-- INPUT DATA follows --

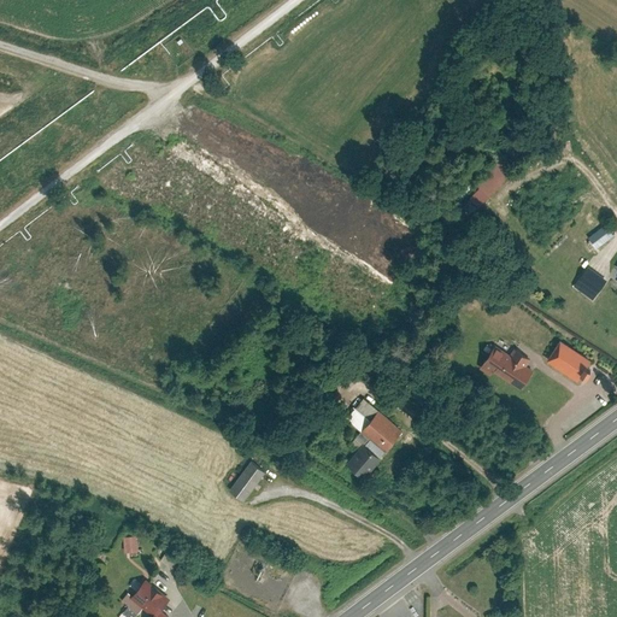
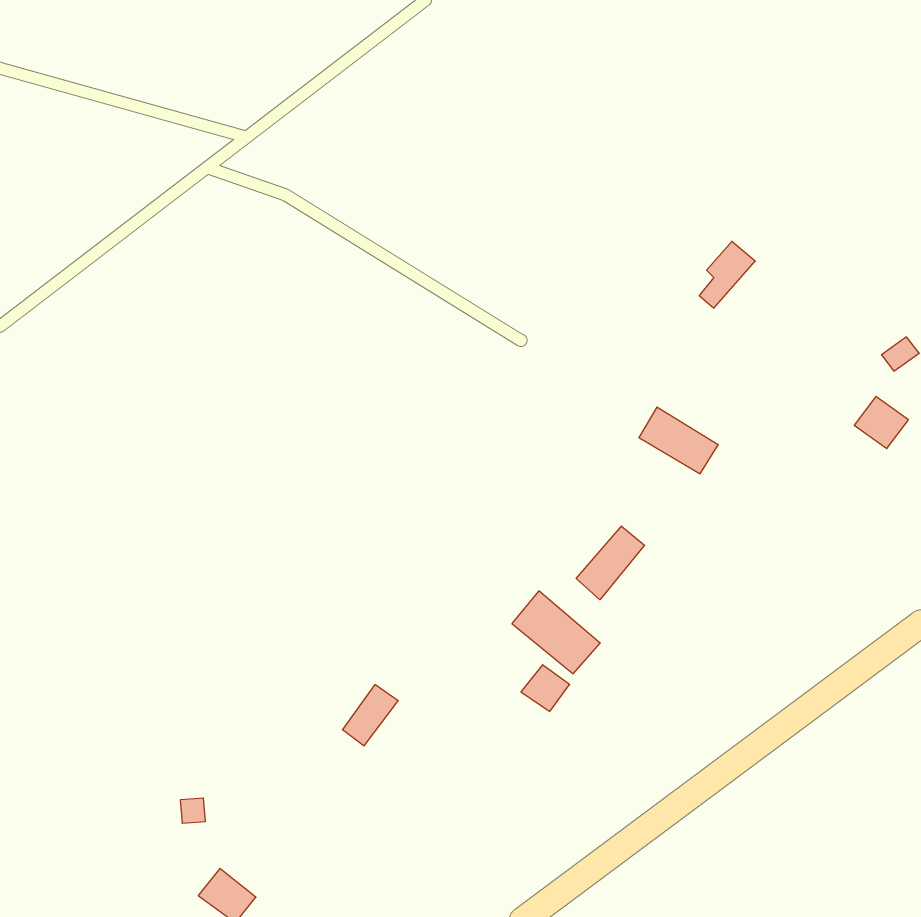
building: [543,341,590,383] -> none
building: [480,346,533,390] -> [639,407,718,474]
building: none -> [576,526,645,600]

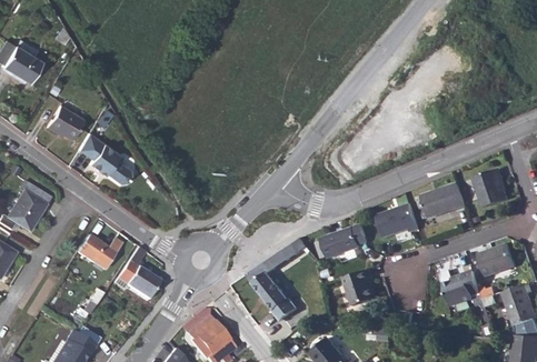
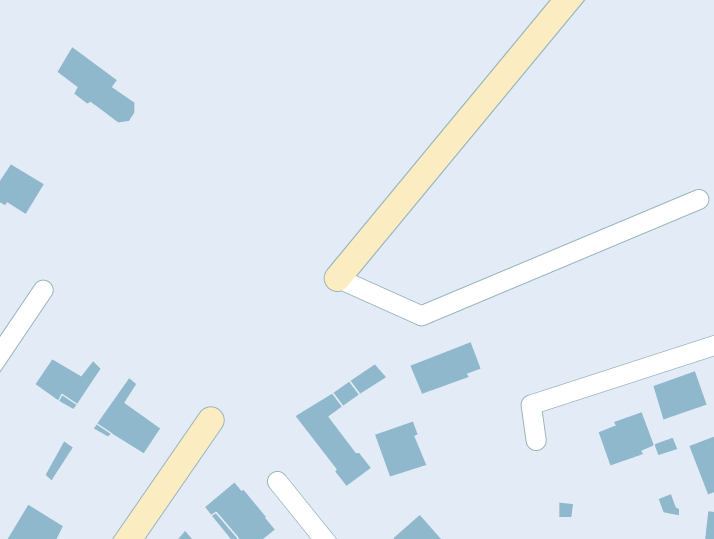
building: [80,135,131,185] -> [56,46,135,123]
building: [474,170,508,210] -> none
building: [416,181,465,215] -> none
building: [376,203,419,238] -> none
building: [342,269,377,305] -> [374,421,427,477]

-- INPUT DATA concluded --
-- INPUT DATA follows --

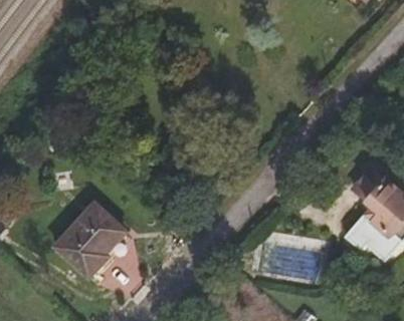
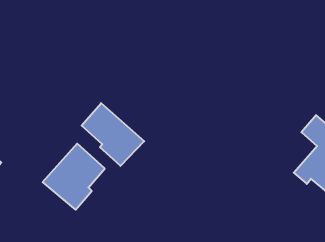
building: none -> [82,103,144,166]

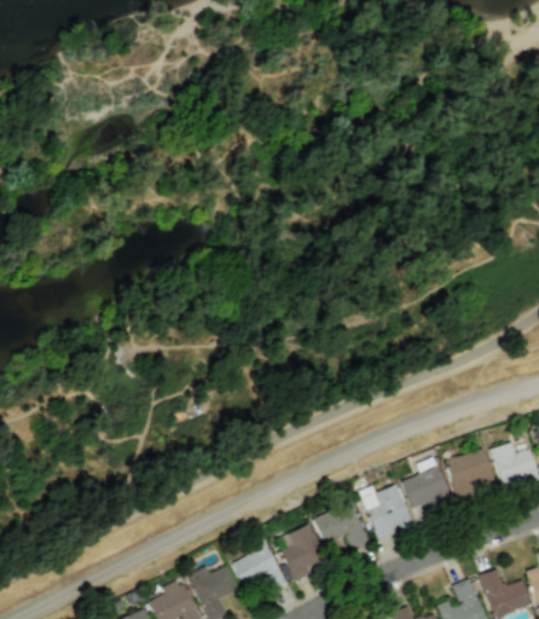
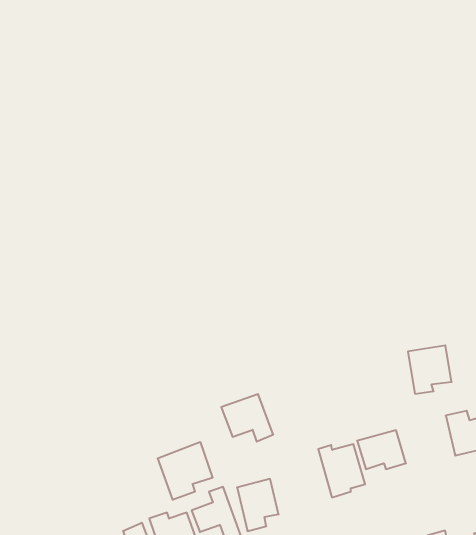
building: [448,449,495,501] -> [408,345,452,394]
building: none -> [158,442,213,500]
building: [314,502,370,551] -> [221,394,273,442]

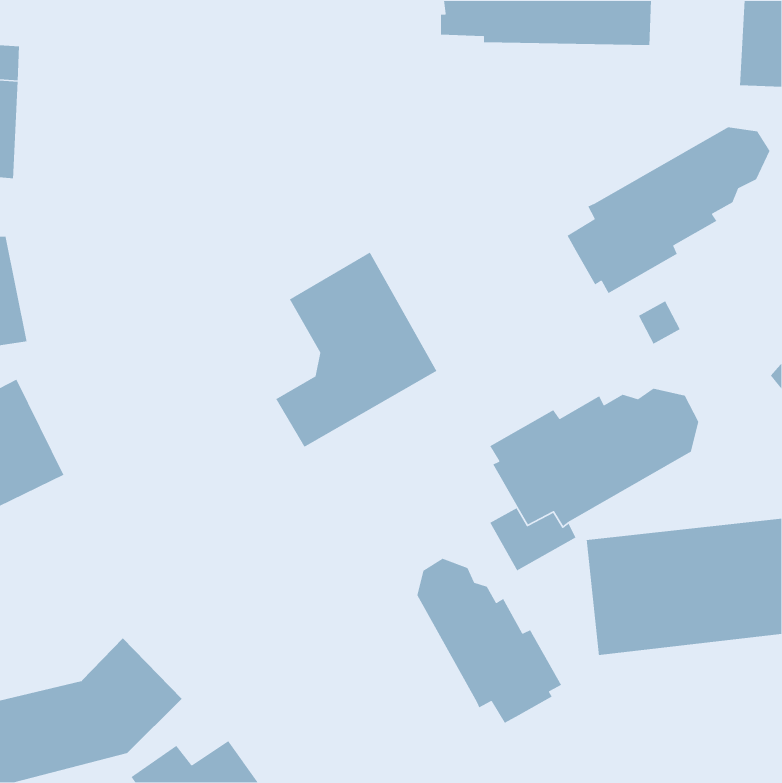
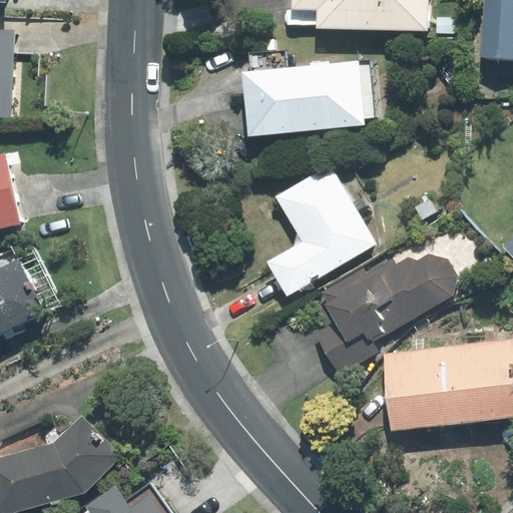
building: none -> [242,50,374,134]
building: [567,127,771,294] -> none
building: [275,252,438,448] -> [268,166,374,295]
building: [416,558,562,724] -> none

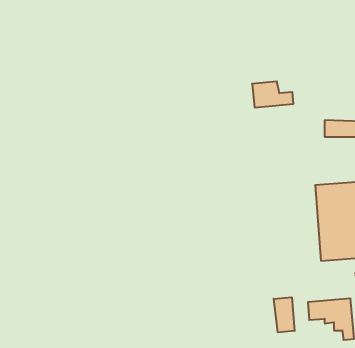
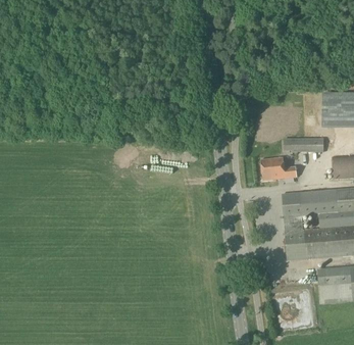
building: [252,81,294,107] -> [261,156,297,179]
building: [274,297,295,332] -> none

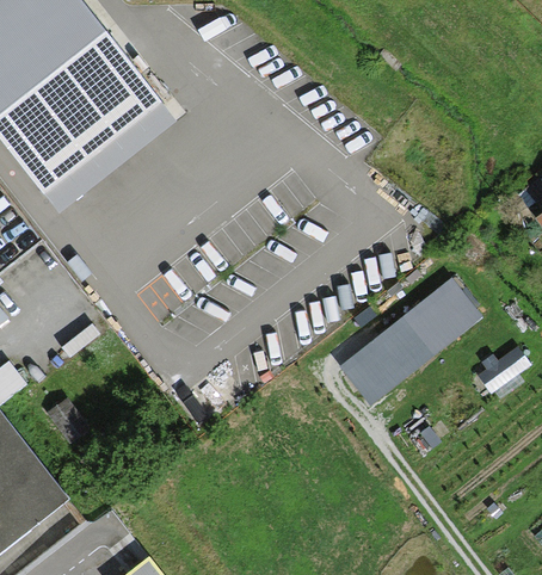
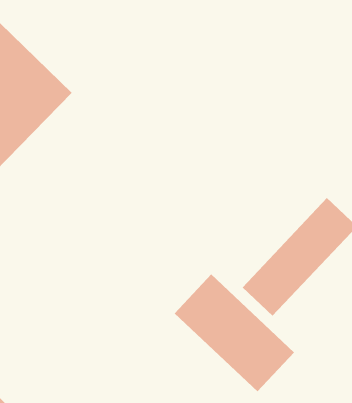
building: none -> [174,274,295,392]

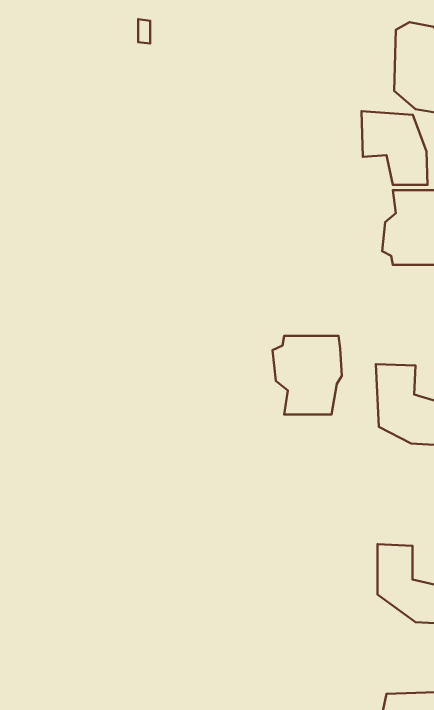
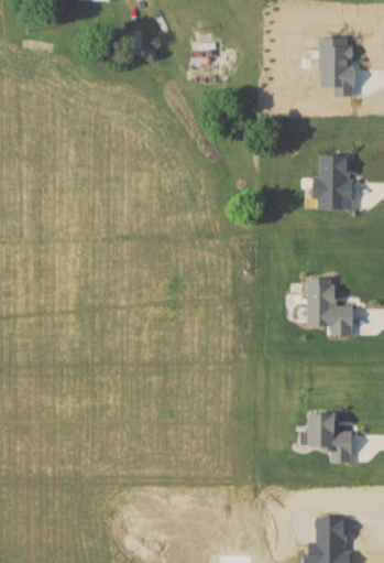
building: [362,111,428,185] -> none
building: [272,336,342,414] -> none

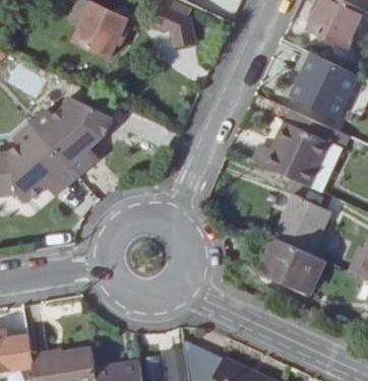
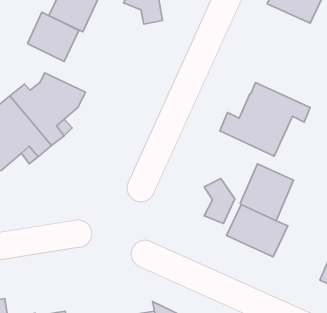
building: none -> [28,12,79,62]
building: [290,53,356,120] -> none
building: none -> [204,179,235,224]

-- INPUT DATA concluded --

→ **DIRECTIVE**:
Starting at the line containing "building: none -> [158,442,213,500]" and finishing at the line containing "building: [252,81,294,107] ->", return those lines exactly as they appear above, without the pictures.

→ **RESULT OF THE TASK**:
building: none -> [158,442,213,500]
building: [314,502,370,551] -> [221,394,273,442]

building: none -> [242,50,374,134]
building: [567,127,771,294] -> none
building: [275,252,438,448] -> [268,166,374,295]
building: [416,558,562,724] -> none

building: [252,81,294,107] -> [261,156,297,179]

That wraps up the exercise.